(Saved data entries)
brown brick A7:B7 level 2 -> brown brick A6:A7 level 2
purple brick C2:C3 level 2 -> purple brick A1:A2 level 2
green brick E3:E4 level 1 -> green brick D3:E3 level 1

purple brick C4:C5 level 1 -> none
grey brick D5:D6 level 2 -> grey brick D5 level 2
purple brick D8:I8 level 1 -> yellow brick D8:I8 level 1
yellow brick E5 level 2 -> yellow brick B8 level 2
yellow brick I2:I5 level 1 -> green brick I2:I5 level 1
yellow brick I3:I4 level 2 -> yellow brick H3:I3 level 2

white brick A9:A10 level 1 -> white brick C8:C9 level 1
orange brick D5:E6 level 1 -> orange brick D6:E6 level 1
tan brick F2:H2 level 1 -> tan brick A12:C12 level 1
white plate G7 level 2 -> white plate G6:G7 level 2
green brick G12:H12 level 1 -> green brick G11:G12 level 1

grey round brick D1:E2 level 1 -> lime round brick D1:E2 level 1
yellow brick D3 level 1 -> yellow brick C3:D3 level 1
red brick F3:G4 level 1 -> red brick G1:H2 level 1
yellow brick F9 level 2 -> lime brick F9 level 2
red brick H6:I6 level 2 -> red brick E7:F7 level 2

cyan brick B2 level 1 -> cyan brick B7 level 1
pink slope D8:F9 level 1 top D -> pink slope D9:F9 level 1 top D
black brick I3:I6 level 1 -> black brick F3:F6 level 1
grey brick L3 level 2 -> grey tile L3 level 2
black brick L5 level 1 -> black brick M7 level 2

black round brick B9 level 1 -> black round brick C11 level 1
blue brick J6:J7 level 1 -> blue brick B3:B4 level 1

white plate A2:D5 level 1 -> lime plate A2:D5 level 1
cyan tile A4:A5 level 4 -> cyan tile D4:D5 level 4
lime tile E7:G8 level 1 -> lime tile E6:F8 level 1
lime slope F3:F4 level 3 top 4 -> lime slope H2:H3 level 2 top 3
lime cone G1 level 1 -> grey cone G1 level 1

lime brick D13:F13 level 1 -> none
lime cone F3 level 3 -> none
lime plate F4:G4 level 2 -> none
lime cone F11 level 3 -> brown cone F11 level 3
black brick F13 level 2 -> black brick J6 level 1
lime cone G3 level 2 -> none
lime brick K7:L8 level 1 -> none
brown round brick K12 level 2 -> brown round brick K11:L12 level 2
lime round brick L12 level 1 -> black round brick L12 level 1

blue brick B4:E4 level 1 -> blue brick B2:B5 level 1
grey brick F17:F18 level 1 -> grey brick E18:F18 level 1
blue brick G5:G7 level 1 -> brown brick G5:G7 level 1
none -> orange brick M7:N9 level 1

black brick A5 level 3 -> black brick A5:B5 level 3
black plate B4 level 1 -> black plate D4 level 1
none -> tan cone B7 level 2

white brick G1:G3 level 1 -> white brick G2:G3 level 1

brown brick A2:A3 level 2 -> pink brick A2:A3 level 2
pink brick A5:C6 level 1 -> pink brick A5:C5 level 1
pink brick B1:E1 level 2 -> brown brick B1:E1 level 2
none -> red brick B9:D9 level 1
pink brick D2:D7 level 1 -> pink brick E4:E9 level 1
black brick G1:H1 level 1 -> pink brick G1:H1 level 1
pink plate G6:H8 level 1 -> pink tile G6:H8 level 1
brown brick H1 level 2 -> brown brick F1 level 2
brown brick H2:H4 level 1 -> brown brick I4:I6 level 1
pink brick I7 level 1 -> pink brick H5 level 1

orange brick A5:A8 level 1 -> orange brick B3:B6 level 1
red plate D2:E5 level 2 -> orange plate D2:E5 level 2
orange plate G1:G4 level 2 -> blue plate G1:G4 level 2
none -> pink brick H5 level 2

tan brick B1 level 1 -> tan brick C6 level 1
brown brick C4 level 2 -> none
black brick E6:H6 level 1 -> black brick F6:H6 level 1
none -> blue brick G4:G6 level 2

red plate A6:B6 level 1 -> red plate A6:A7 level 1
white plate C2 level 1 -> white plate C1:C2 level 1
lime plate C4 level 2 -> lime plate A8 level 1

#### [Work request]
Can you write out the lines above, from the first one through the one containing "purple brick D8:I8", exactly as they appear and nothing more?

#### [Your response]
brown brick A7:B7 level 2 -> brown brick A6:A7 level 2
purple brick C2:C3 level 2 -> purple brick A1:A2 level 2
green brick E3:E4 level 1 -> green brick D3:E3 level 1

purple brick C4:C5 level 1 -> none
grey brick D5:D6 level 2 -> grey brick D5 level 2
purple brick D8:I8 level 1 -> yellow brick D8:I8 level 1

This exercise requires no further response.